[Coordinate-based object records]
##############################
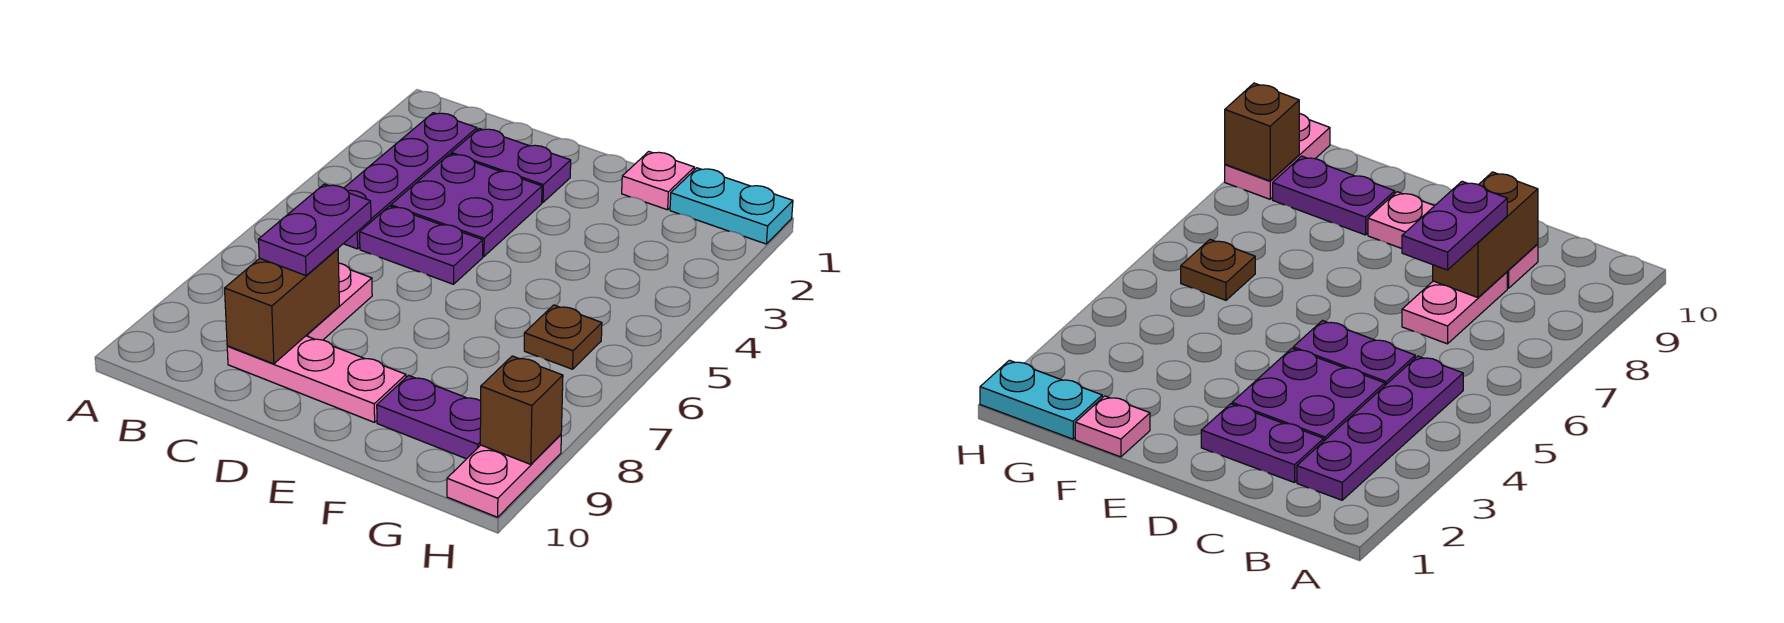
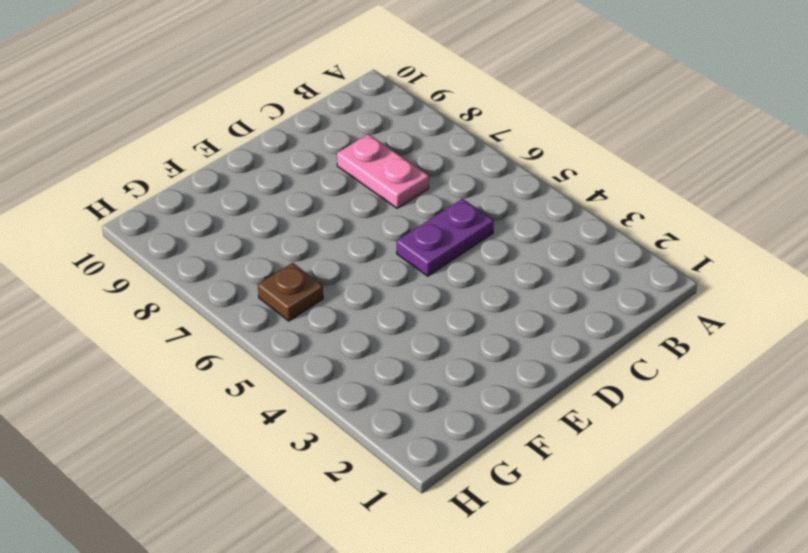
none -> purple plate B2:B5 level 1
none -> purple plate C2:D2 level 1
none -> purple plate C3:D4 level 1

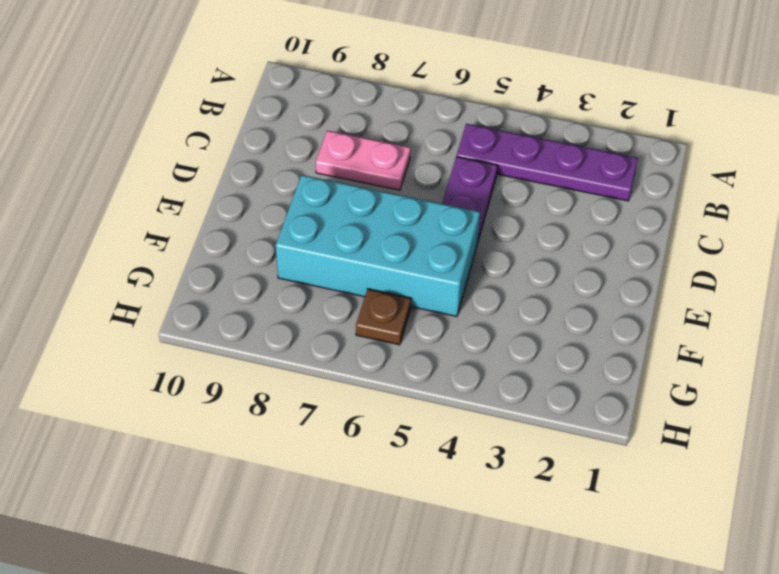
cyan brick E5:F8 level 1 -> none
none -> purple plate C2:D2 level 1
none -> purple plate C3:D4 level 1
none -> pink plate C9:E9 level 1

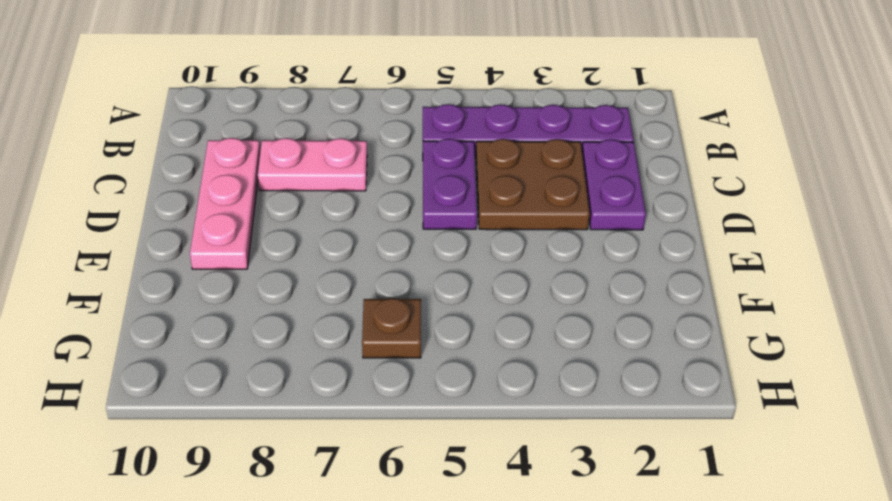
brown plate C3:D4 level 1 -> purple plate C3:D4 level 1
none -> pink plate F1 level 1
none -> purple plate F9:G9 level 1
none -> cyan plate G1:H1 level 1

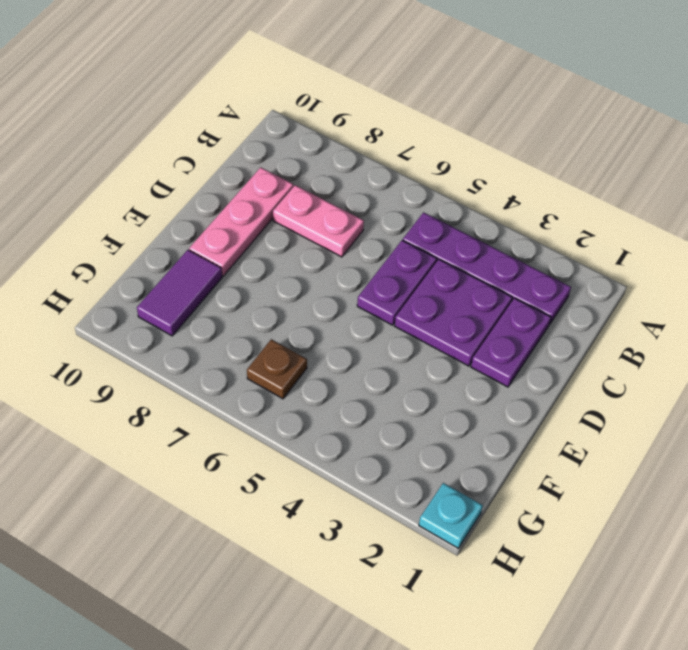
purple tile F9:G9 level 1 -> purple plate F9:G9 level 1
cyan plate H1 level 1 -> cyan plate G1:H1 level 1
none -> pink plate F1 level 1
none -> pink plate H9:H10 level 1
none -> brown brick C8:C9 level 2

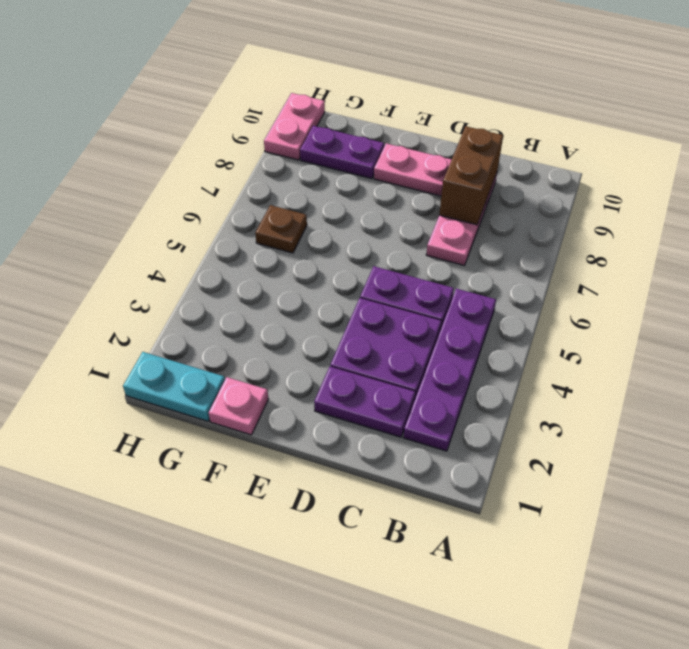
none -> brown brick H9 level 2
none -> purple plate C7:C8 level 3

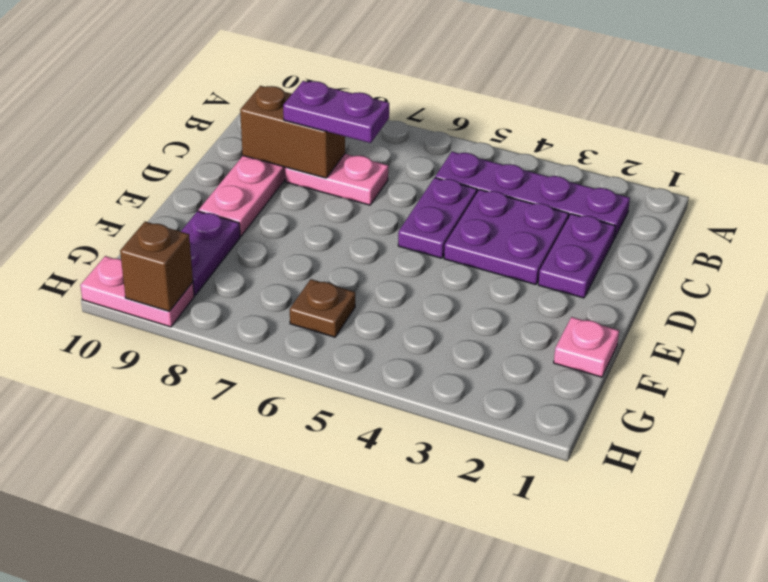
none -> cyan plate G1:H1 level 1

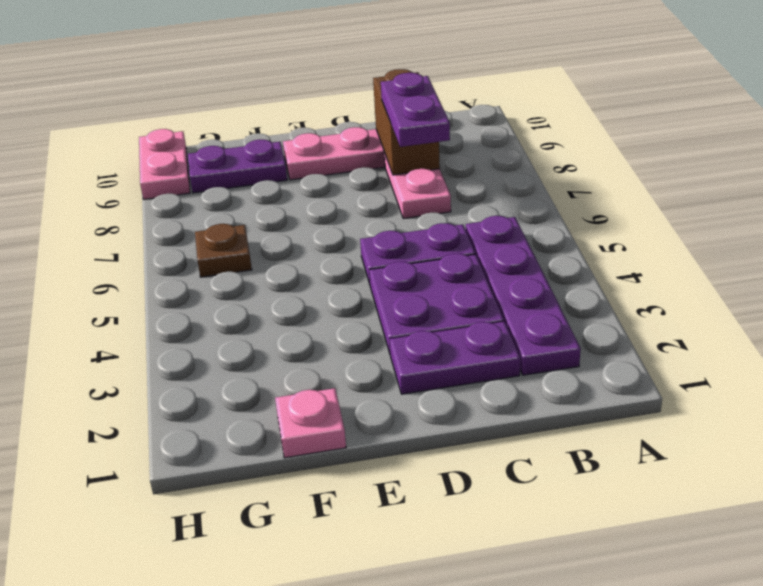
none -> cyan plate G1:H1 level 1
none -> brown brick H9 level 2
##############################
Exercise directions:
Copy only the part of the records that runs from the first line to the line with "none -> pink plate C9:E9 level 1", ends included, leaving pictures out.

Your response:
none -> purple plate B2:B5 level 1
none -> purple plate C2:D2 level 1
none -> purple plate C3:D4 level 1

cyan brick E5:F8 level 1 -> none
none -> purple plate C2:D2 level 1
none -> purple plate C3:D4 level 1
none -> pink plate C9:E9 level 1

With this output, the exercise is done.